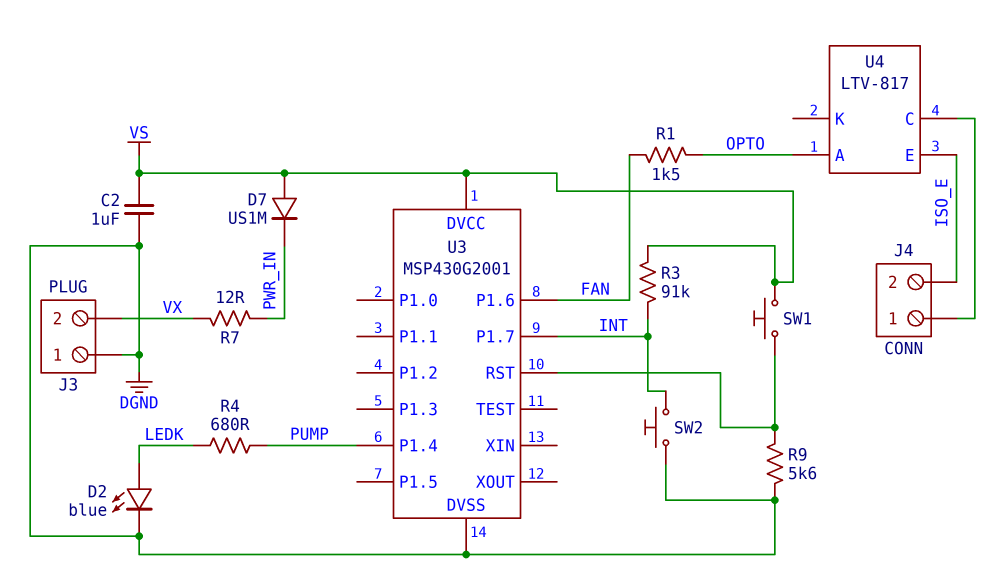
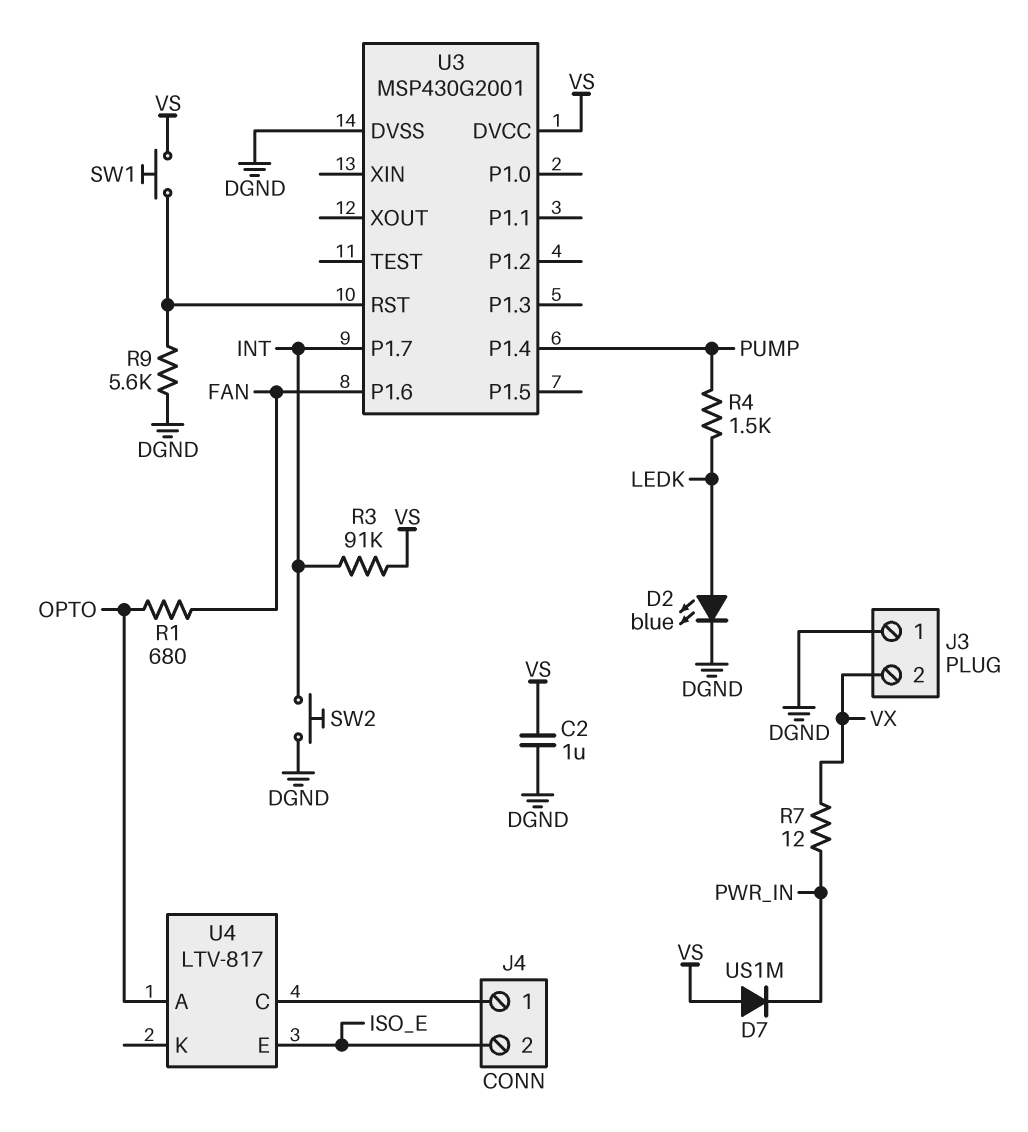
R1: 1.5k (FAN, OPTO) -> 680 (FAN, OPTO)
R4: 680 (LEDK, PUMP) -> 1.5k (LEDK, PUMP)

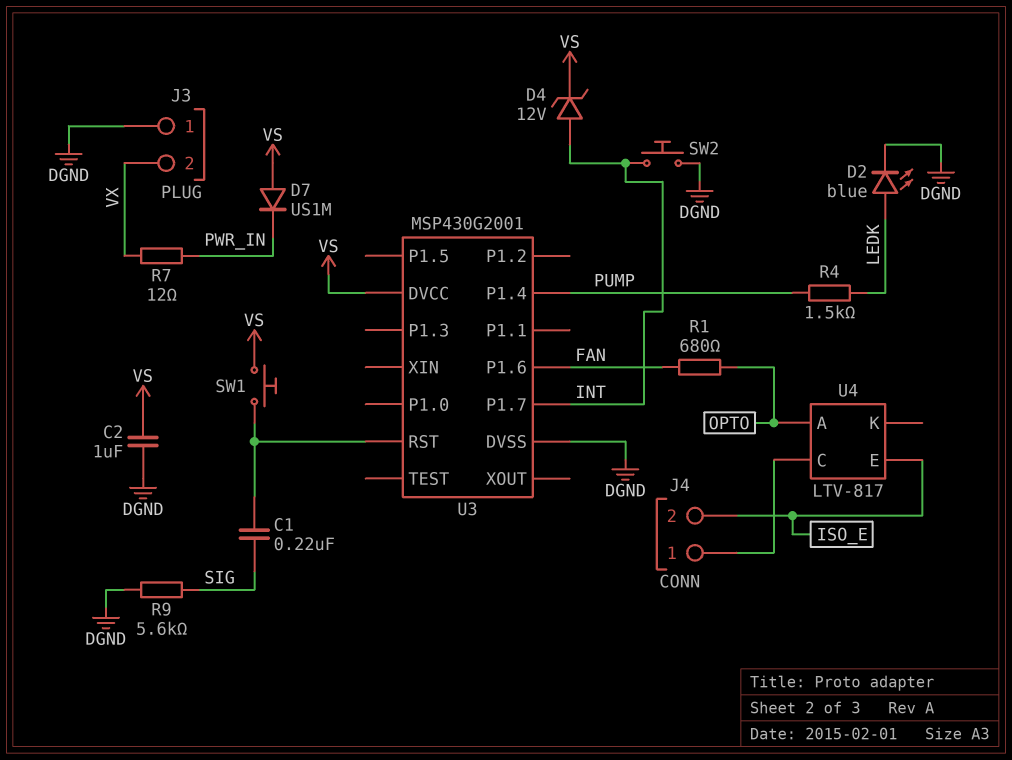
C1: none -> 220nF (SIG, U3/RST)
D4: none -> zener 12V (A INT, K VS)
R3: 91k (INT, VS) -> none
R9: 5.6k (DGND, U3/RST) -> 5.6k (DGND, SIG)

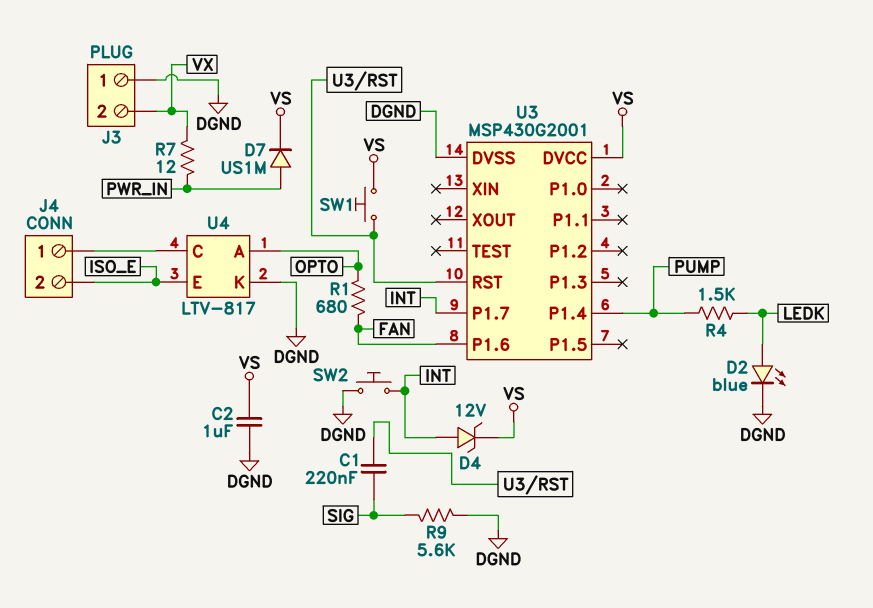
D7: diode US1M (A VS, K PWR_IN) -> diode US1M (A PWR_IN, K VS)
U4 pin K: none -> DGND

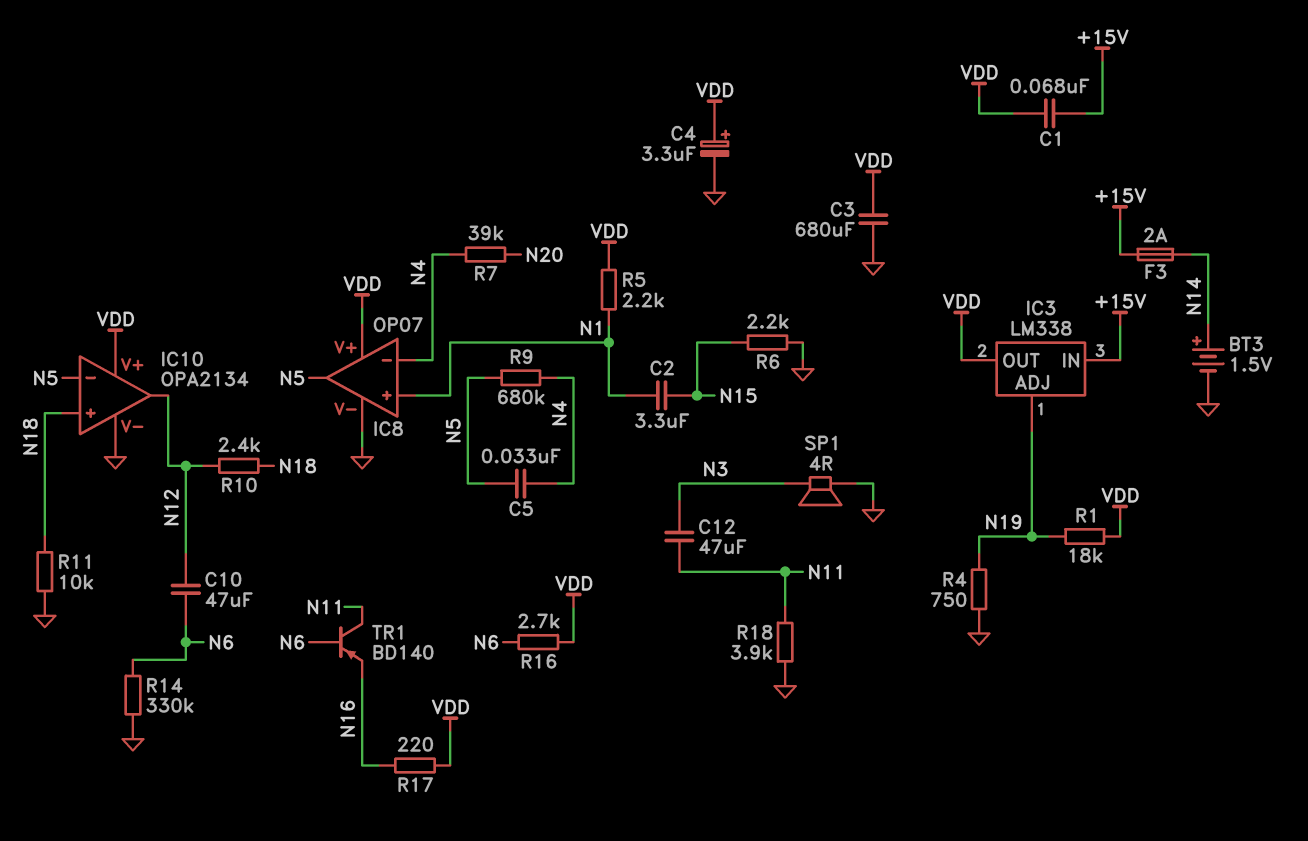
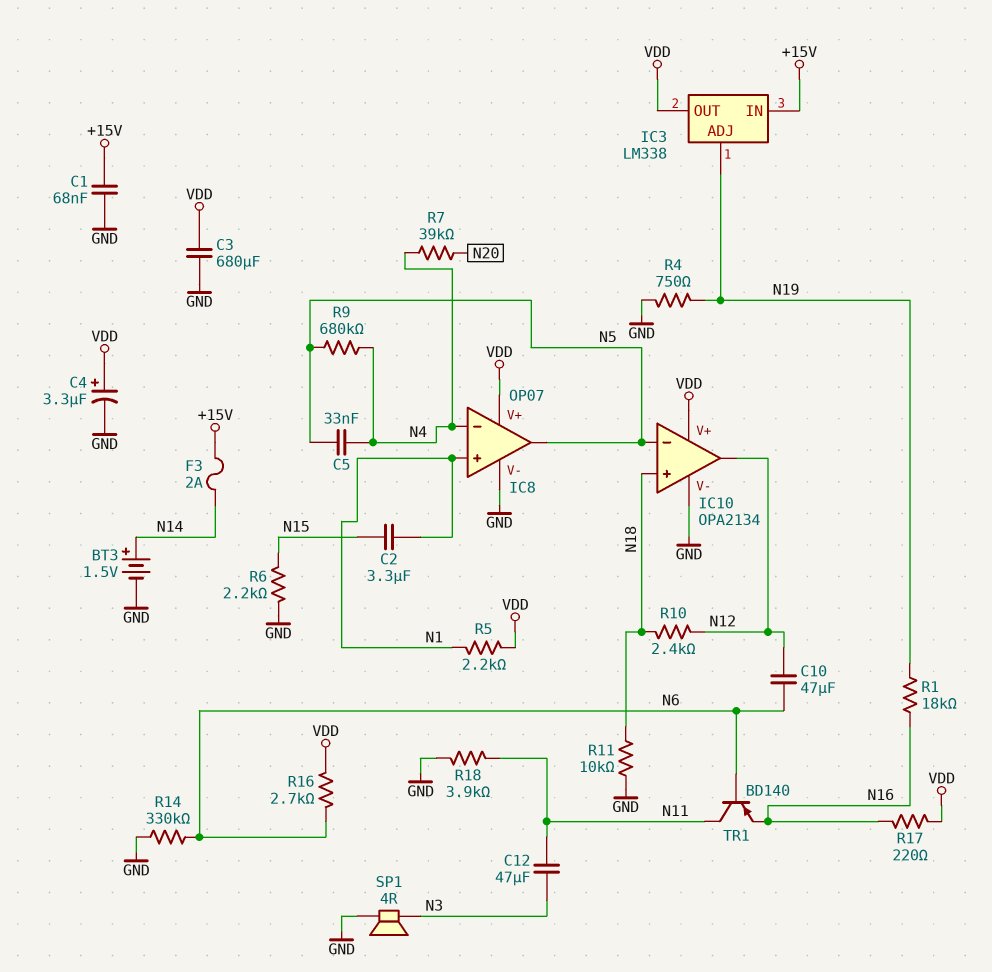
C1: 68nF (+15V, VDD) -> 68nF (+15V, GND)
R1: 18k (N19, VDD) -> 18k (N16, N19)

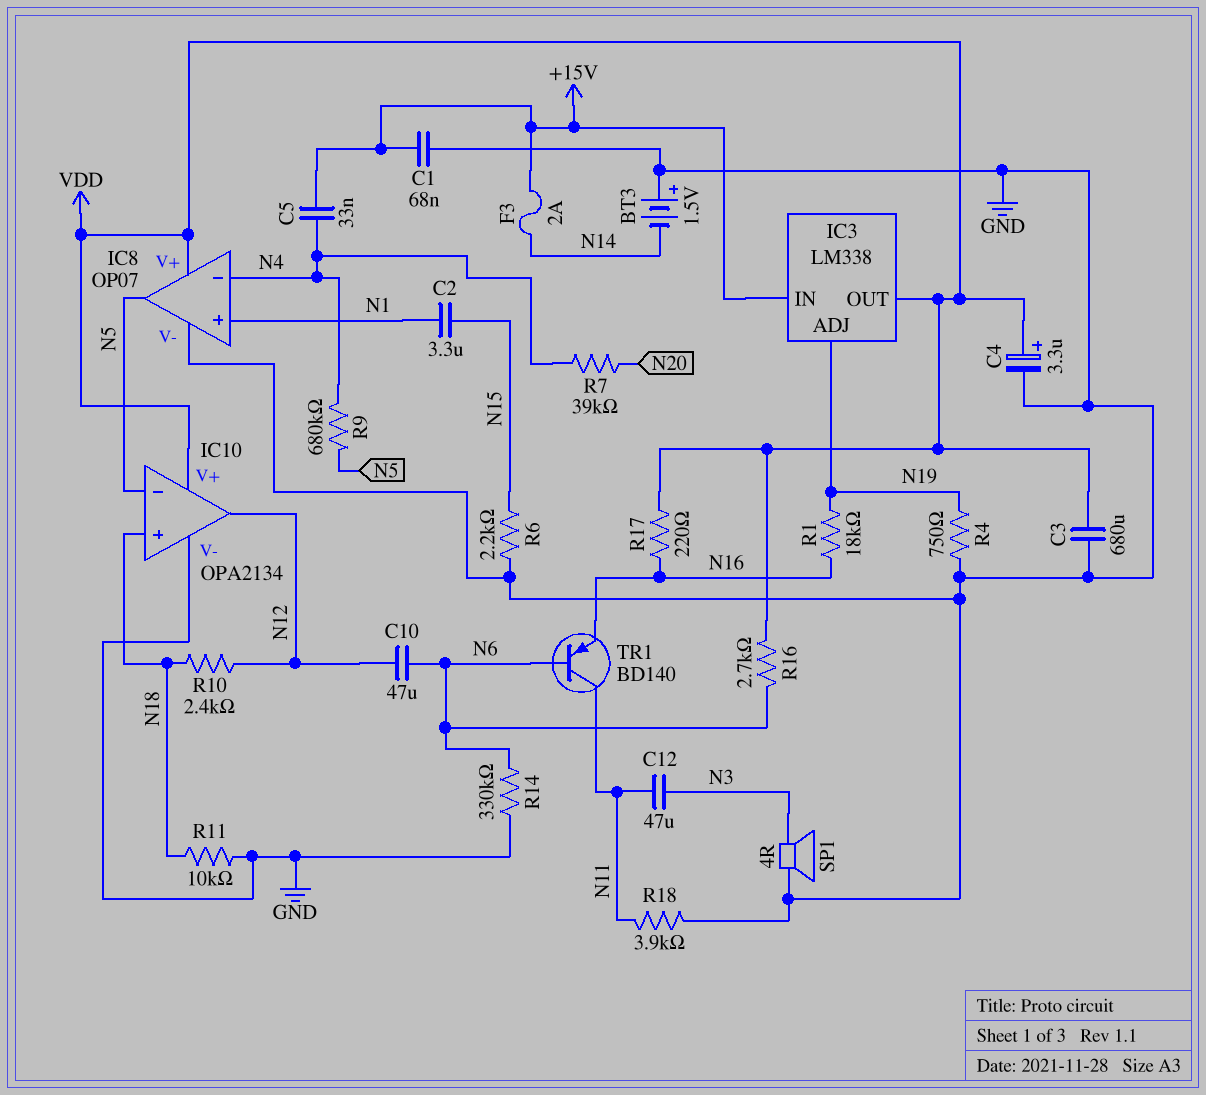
BT3: 1.5V (plus N14, minus GND) -> 1.5V (plus GND, minus N14)
C5: 33nF (N4, N5) -> 33nF (+15V, N4)
R5: 2.2k (N1, VDD) -> none

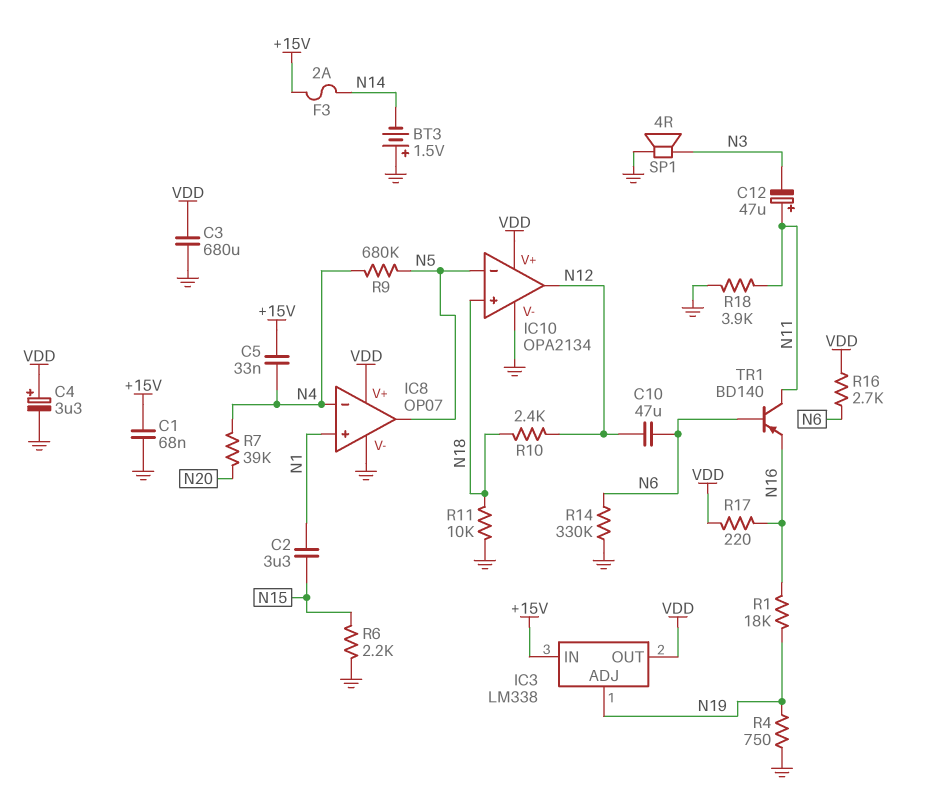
C12: 47uF (N3, N11) -> 47uF (plus N11, minus N3)

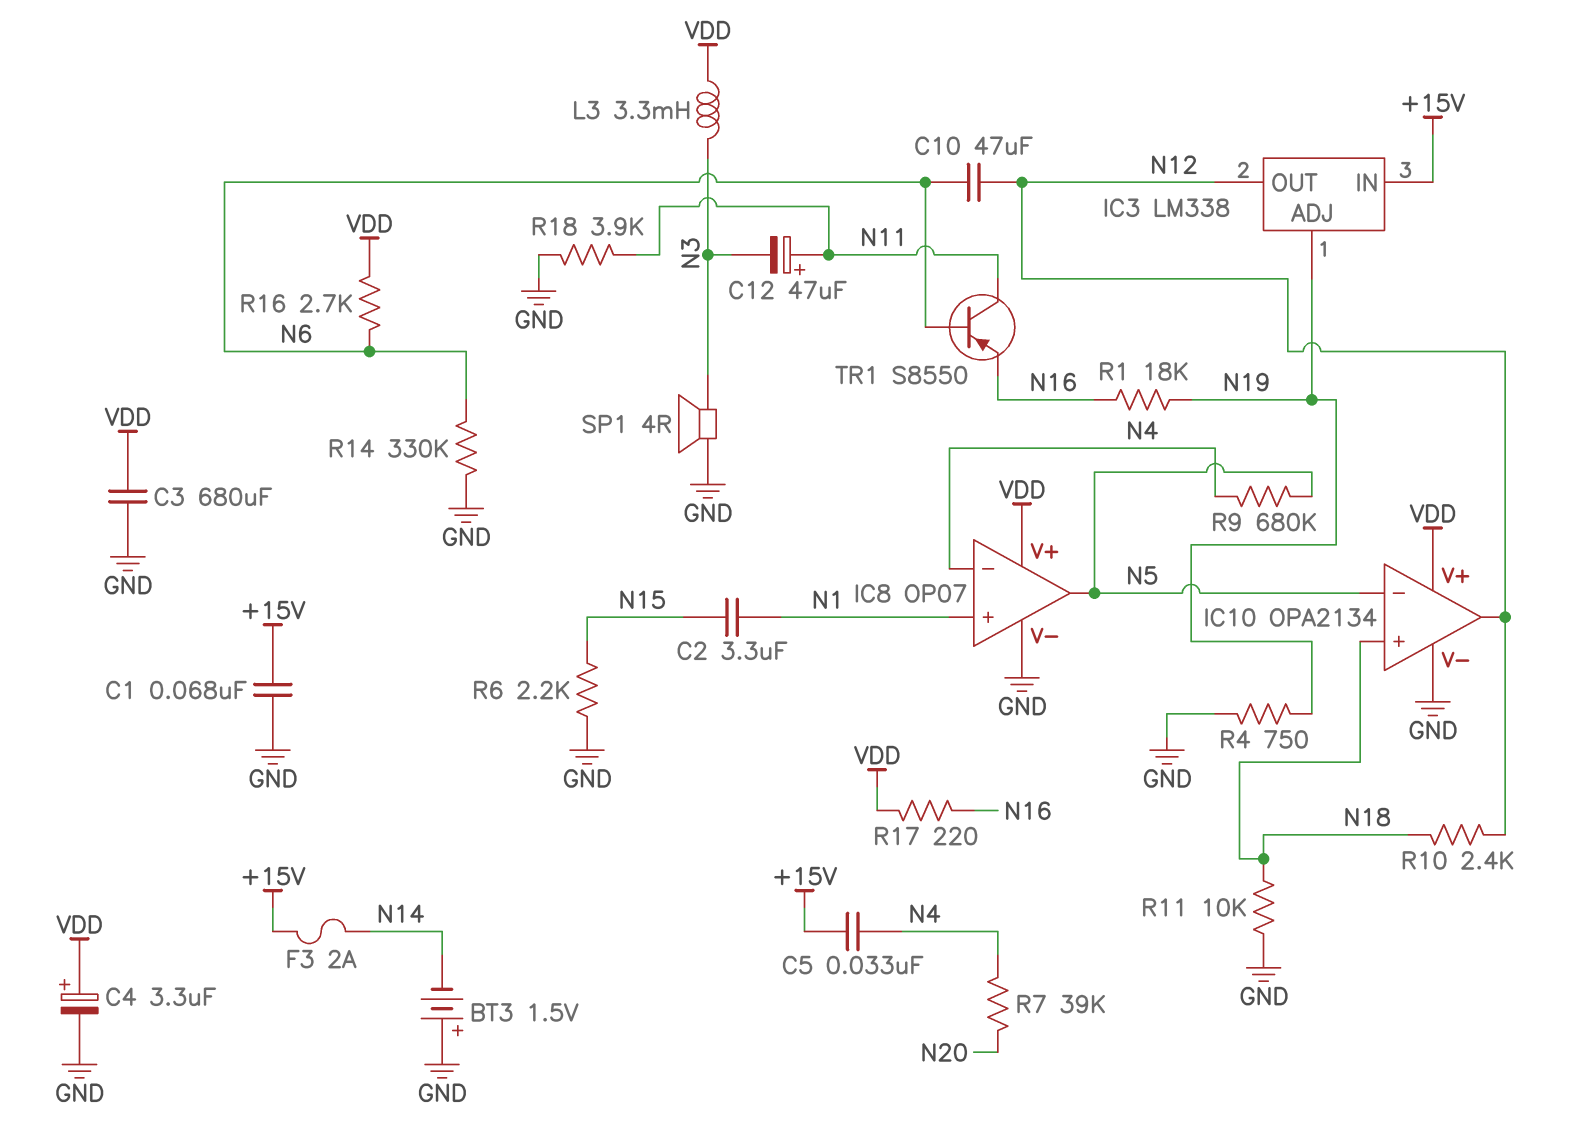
IC3 pin OUT: VDD -> N12
L3: none -> 3.3mH (N3, VDD)
TR1: PNP BD140 (B N6, C N11, E N16) -> PNP S8550 (B N6, C N11, E N16)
- - - - - - -
* [What is being asked] If a line falls between the first line of the records above and the line containing "IC3 pin OUT: VDD -> N12", inclusive, retype it exactly; leave pictures out.

* [Response area]
R1: 1.5k (FAN, OPTO) -> 680 (FAN, OPTO)
R4: 680 (LEDK, PUMP) -> 1.5k (LEDK, PUMP)

C1: none -> 220nF (SIG, U3/RST)
D4: none -> zener 12V (A INT, K VS)
R3: 91k (INT, VS) -> none
R9: 5.6k (DGND, U3/RST) -> 5.6k (DGND, SIG)

D7: diode US1M (A VS, K PWR_IN) -> diode US1M (A PWR_IN, K VS)
U4 pin K: none -> DGND

C1: 68nF (+15V, VDD) -> 68nF (+15V, GND)
R1: 18k (N19, VDD) -> 18k (N16, N19)

BT3: 1.5V (plus N14, minus GND) -> 1.5V (plus GND, minus N14)
C5: 33nF (N4, N5) -> 33nF (+15V, N4)
R5: 2.2k (N1, VDD) -> none

C12: 47uF (N3, N11) -> 47uF (plus N11, minus N3)

IC3 pin OUT: VDD -> N12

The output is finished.